* _EXERCISE INSTRUCTIONS_
Copy every line of the entries that has the string "grey" in it.

* _DATASET RECORDS_

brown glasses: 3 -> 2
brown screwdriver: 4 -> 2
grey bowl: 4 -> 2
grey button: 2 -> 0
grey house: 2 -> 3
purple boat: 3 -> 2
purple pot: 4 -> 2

* _EXERCISE SOLUTION_
grey bowl: 4 -> 2
grey button: 2 -> 0
grey house: 2 -> 3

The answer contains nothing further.